## STATED GOAL
Write out every line of the records below word for word, omitting the pictures.

begin

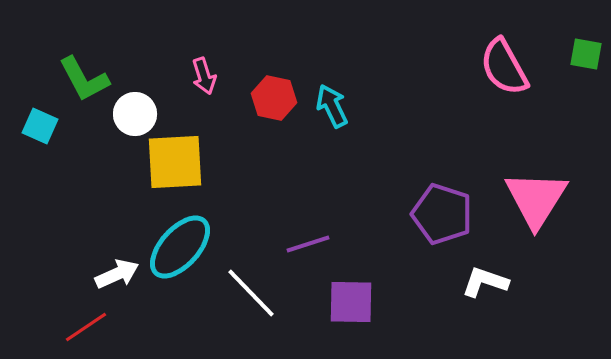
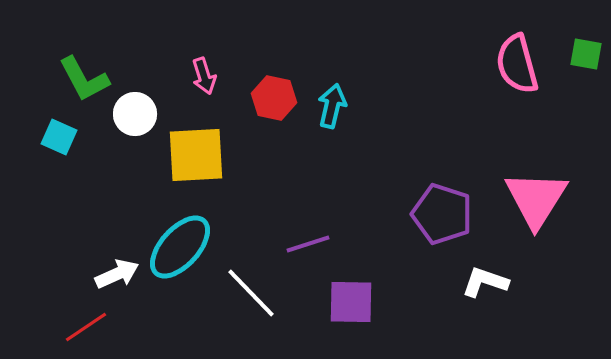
pink semicircle: moved 13 px right, 3 px up; rotated 14 degrees clockwise
cyan arrow: rotated 39 degrees clockwise
cyan square: moved 19 px right, 11 px down
yellow square: moved 21 px right, 7 px up
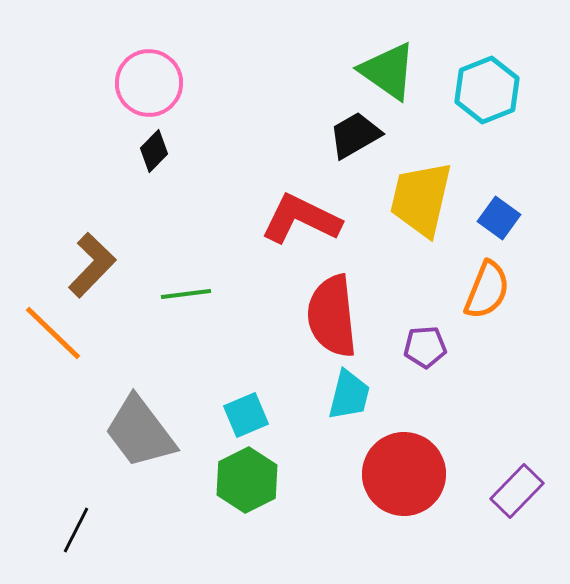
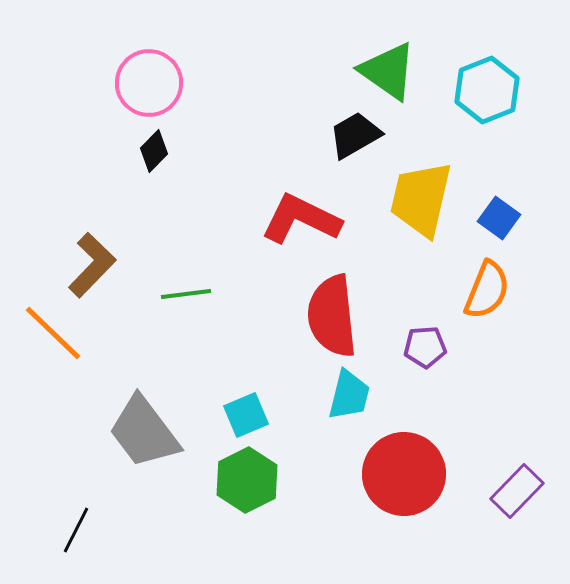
gray trapezoid: moved 4 px right
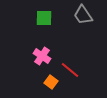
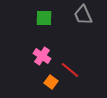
gray trapezoid: rotated 10 degrees clockwise
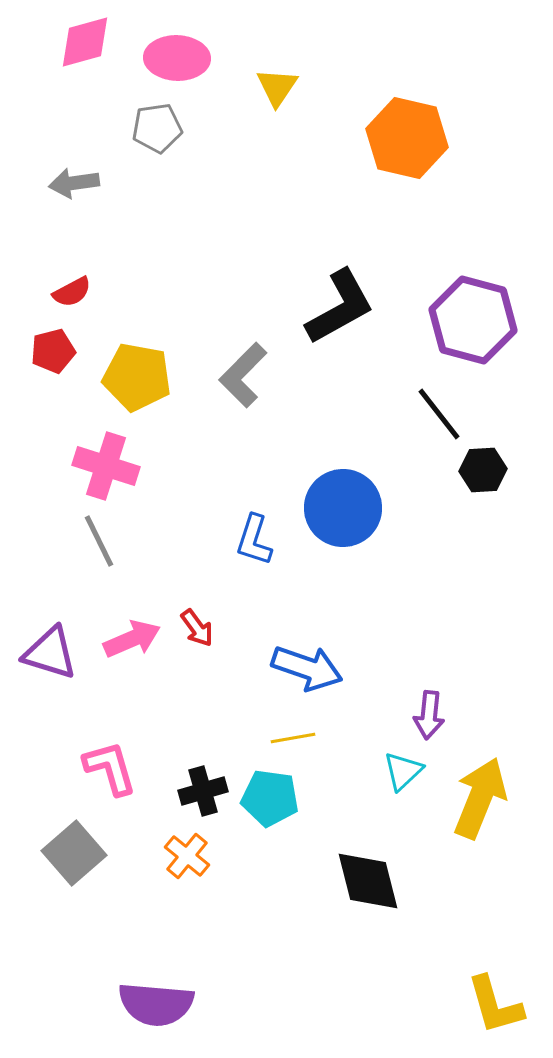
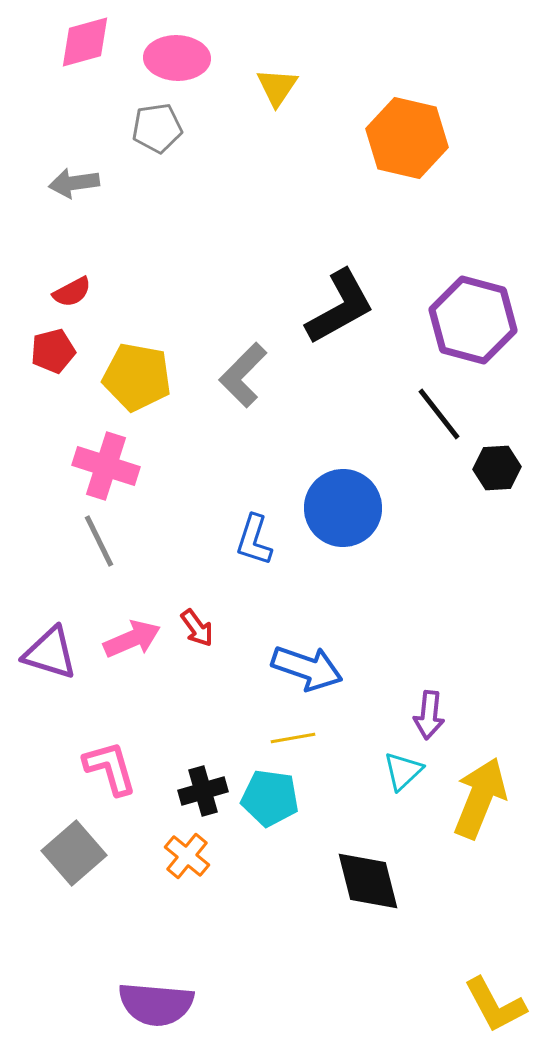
black hexagon: moved 14 px right, 2 px up
yellow L-shape: rotated 12 degrees counterclockwise
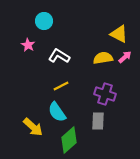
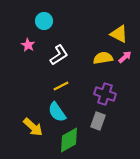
white L-shape: moved 1 px up; rotated 115 degrees clockwise
gray rectangle: rotated 18 degrees clockwise
green diamond: rotated 12 degrees clockwise
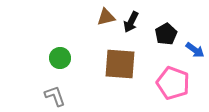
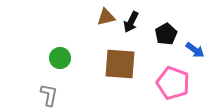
gray L-shape: moved 6 px left, 1 px up; rotated 30 degrees clockwise
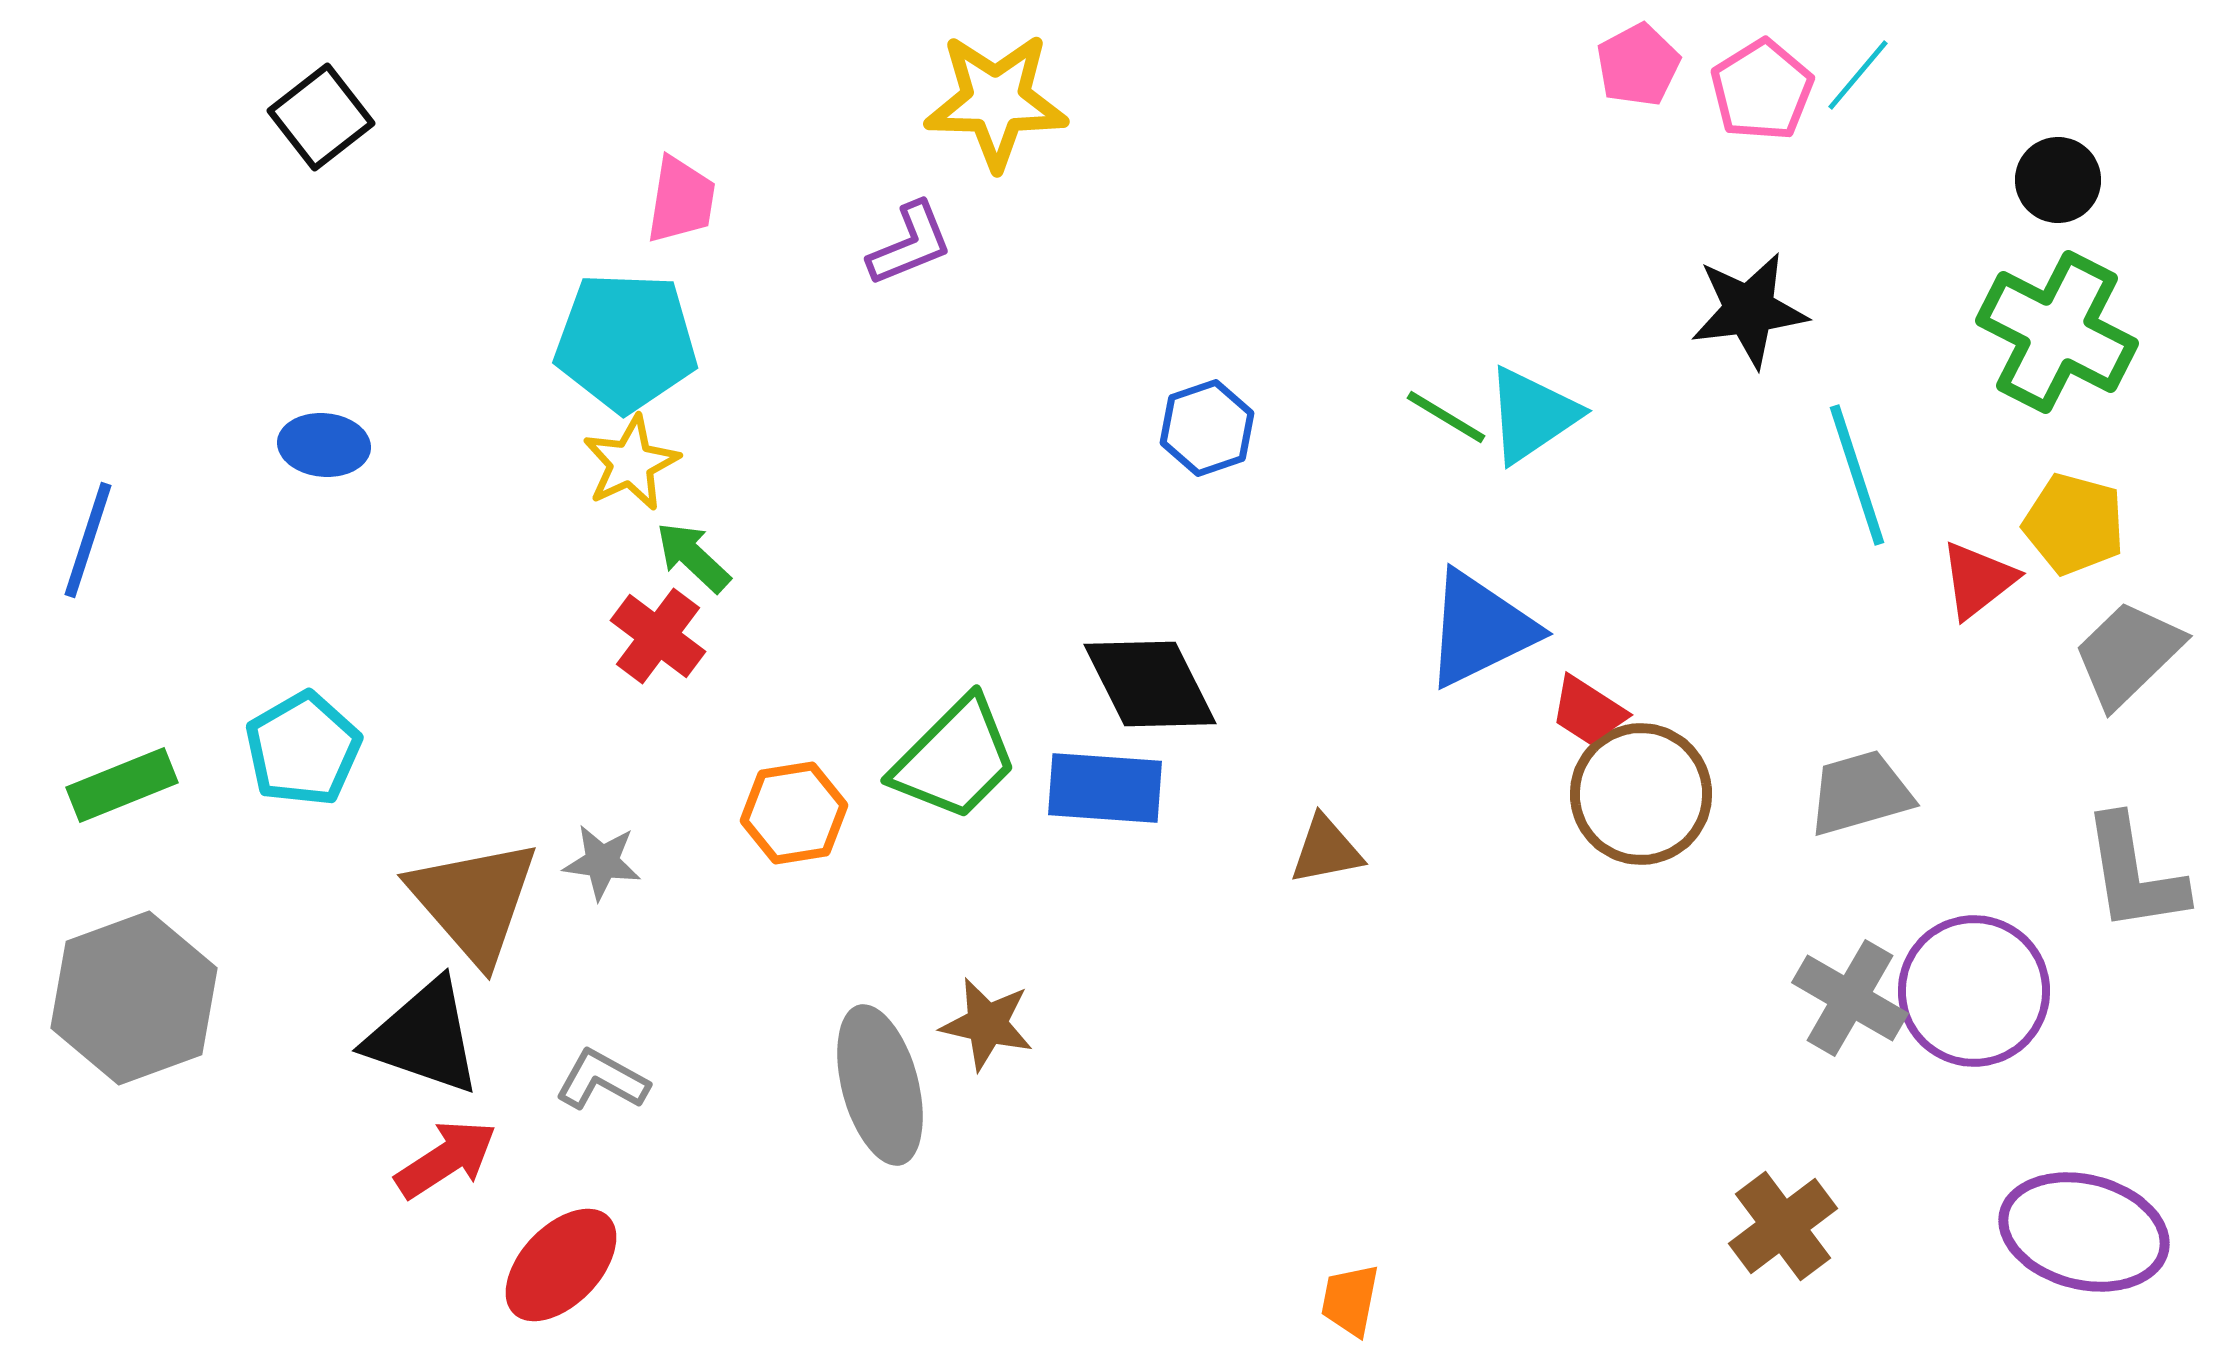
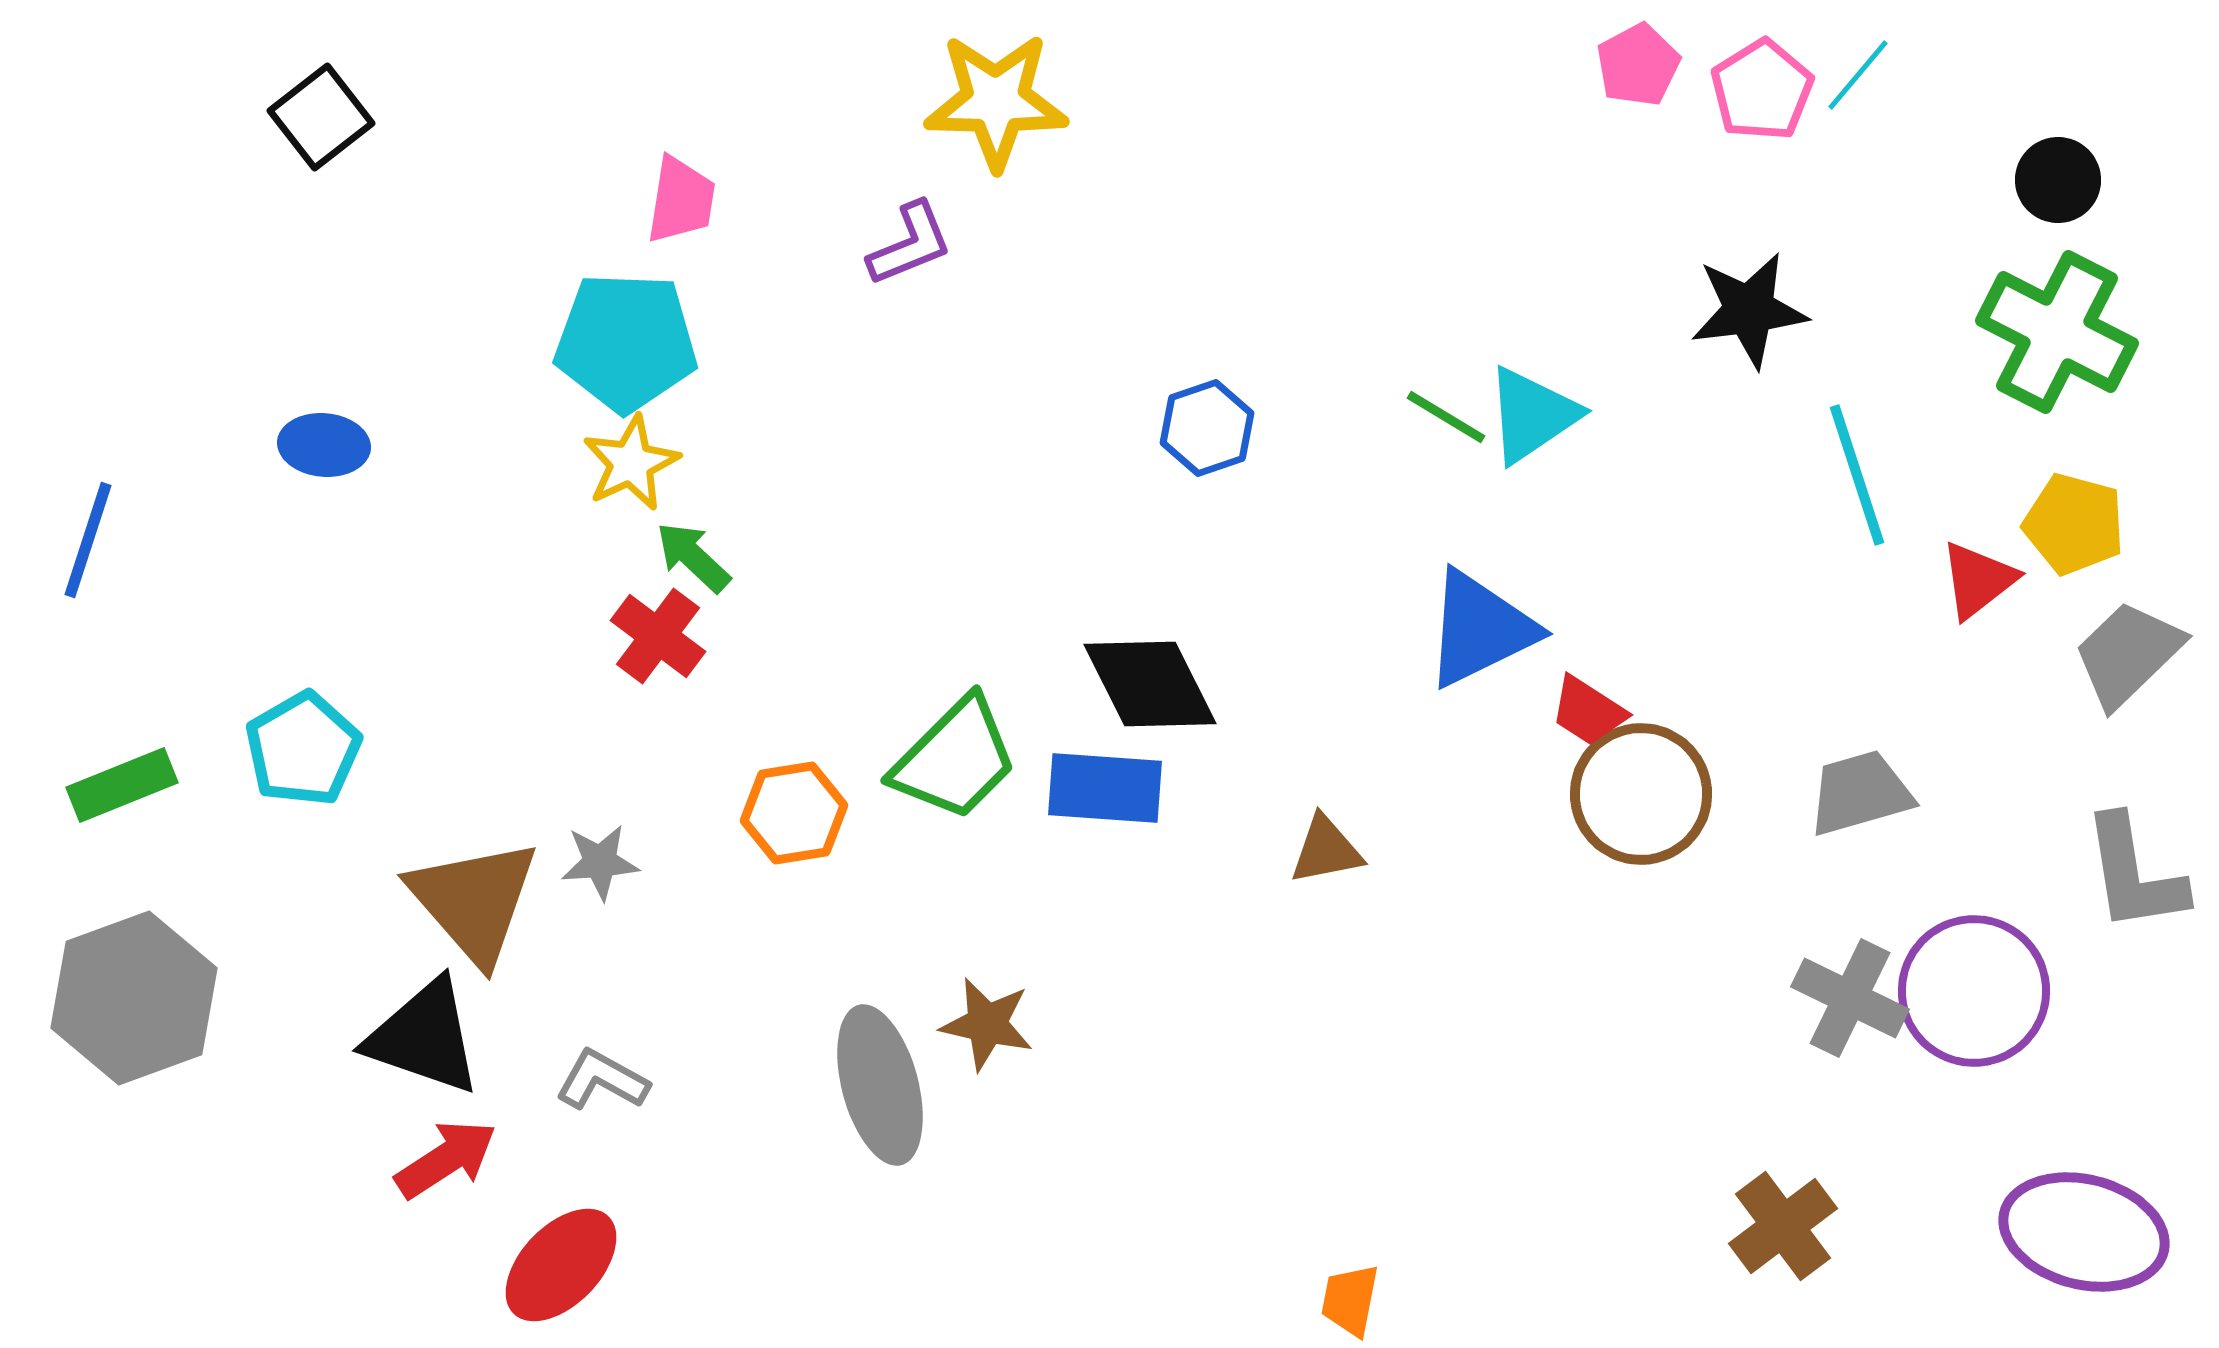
gray star at (602, 862): moved 2 px left; rotated 12 degrees counterclockwise
gray cross at (1850, 998): rotated 4 degrees counterclockwise
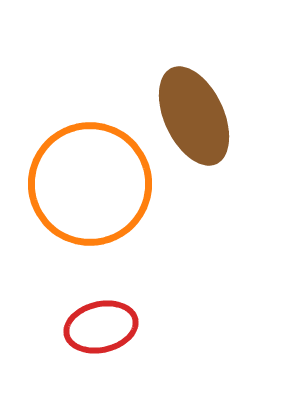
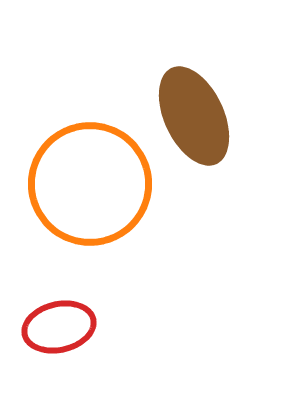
red ellipse: moved 42 px left
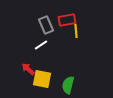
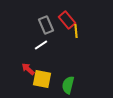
red rectangle: rotated 60 degrees clockwise
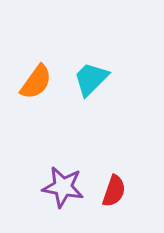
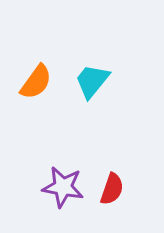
cyan trapezoid: moved 1 px right, 2 px down; rotated 6 degrees counterclockwise
red semicircle: moved 2 px left, 2 px up
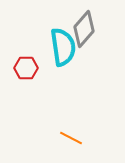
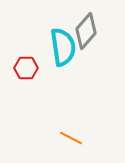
gray diamond: moved 2 px right, 2 px down
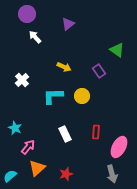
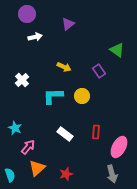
white arrow: rotated 120 degrees clockwise
white rectangle: rotated 28 degrees counterclockwise
cyan semicircle: moved 1 px up; rotated 112 degrees clockwise
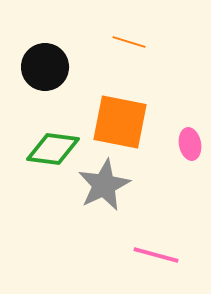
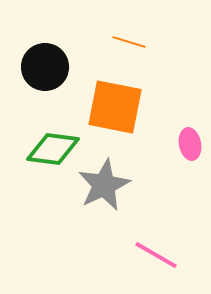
orange square: moved 5 px left, 15 px up
pink line: rotated 15 degrees clockwise
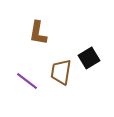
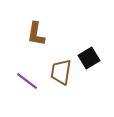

end

## EXERCISE RESULT
pink semicircle: moved 13 px right, 3 px up; rotated 14 degrees clockwise
cyan arrow: rotated 39 degrees clockwise
cyan square: moved 19 px right, 11 px down
yellow square: moved 21 px right, 7 px up
gray trapezoid: moved 4 px right
gray trapezoid: rotated 10 degrees clockwise
black hexagon: moved 14 px right, 2 px up
yellow L-shape: rotated 12 degrees counterclockwise
white L-shape: moved 1 px up; rotated 115 degrees clockwise
gray rectangle: rotated 18 degrees clockwise
green diamond: rotated 12 degrees clockwise
gray L-shape: moved 6 px left, 1 px up; rotated 30 degrees clockwise
gray star at (602, 862): moved 2 px left; rotated 12 degrees counterclockwise
gray cross at (1850, 998): rotated 4 degrees counterclockwise
red ellipse: moved 42 px left
red rectangle: rotated 60 degrees clockwise
cyan trapezoid: moved 1 px right, 2 px down; rotated 6 degrees counterclockwise
red semicircle: moved 2 px left, 2 px up
gray diamond: moved 2 px right, 2 px down
white arrow: rotated 120 degrees clockwise
white rectangle: rotated 28 degrees counterclockwise
cyan semicircle: moved 1 px up; rotated 112 degrees clockwise
orange square: moved 5 px left, 15 px up
pink line: rotated 15 degrees clockwise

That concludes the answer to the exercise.